Counting the line with "camera: 55 degrees left, 20 degrees up" as the last one, copy out the lines of the data exactly from the first onward.

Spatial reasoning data
╭──
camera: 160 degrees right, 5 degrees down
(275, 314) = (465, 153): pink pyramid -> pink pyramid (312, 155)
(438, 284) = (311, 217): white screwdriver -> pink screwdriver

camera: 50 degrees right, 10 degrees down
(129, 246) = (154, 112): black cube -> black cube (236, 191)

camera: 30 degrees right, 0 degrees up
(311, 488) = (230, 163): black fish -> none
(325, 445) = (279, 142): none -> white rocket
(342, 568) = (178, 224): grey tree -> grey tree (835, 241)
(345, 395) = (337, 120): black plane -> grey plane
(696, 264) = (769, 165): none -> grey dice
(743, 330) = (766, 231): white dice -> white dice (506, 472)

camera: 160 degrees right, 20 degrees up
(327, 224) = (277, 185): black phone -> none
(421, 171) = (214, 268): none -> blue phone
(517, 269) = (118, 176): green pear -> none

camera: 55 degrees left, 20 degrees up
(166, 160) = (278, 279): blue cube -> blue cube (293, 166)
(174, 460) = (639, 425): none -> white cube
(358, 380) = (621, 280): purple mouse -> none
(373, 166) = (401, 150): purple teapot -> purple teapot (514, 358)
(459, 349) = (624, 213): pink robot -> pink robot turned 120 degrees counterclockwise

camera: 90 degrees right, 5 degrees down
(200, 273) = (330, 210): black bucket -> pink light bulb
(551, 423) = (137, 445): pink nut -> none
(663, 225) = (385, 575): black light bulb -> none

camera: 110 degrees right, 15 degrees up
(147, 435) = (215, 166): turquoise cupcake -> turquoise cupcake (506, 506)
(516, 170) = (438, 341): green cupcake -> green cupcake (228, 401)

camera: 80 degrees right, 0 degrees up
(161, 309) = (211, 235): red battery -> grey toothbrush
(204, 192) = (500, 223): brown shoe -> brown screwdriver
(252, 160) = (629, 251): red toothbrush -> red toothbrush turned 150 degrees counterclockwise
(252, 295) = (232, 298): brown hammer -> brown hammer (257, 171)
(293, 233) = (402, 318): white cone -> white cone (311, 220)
╰──
Exercise output:
camera: 160 degrees right, 5 degrees down
(275, 314) = (465, 153): pink pyramid -> pink pyramid (312, 155)
(438, 284) = (311, 217): white screwdriver -> pink screwdriver

camera: 50 degrees right, 10 degrees down
(129, 246) = (154, 112): black cube -> black cube (236, 191)

camera: 30 degrees right, 0 degrees up
(311, 488) = (230, 163): black fish -> none
(325, 445) = (279, 142): none -> white rocket
(342, 568) = (178, 224): grey tree -> grey tree (835, 241)
(345, 395) = (337, 120): black plane -> grey plane
(696, 264) = (769, 165): none -> grey dice
(743, 330) = (766, 231): white dice -> white dice (506, 472)

camera: 160 degrees right, 20 degrees up
(327, 224) = (277, 185): black phone -> none
(421, 171) = (214, 268): none -> blue phone
(517, 269) = (118, 176): green pear -> none

camera: 55 degrees left, 20 degrees up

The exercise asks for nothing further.